* _Request_
Copy out the listing that follows, exact in every word, and skip the images.

* _Supplied data_
--- START ---
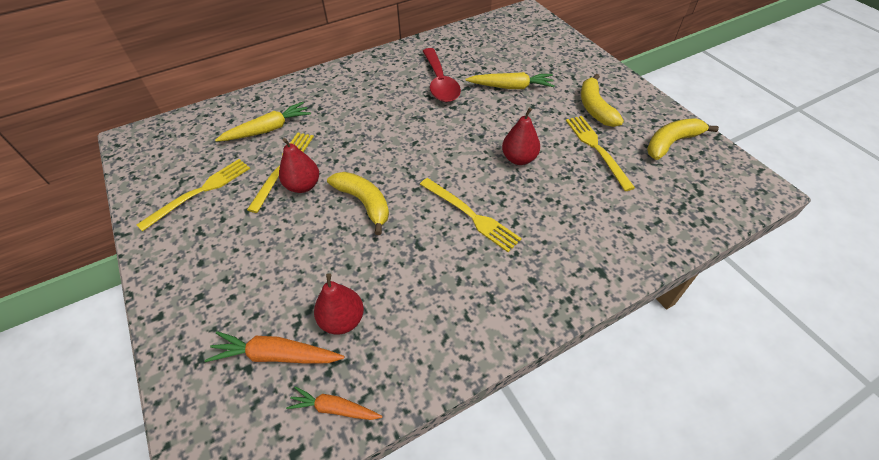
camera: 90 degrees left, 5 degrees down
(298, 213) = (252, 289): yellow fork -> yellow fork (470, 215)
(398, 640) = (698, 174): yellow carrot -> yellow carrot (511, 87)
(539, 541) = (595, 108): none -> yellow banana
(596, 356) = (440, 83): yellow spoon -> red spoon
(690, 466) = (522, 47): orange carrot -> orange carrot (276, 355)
--- END ---
* _Answer for this exercise_
camera: 90 degrees left, 5 degrees down
(298, 213) = (252, 289): yellow fork -> yellow fork (470, 215)
(398, 640) = (698, 174): yellow carrot -> yellow carrot (511, 87)
(539, 541) = (595, 108): none -> yellow banana
(596, 356) = (440, 83): yellow spoon -> red spoon
(690, 466) = (522, 47): orange carrot -> orange carrot (276, 355)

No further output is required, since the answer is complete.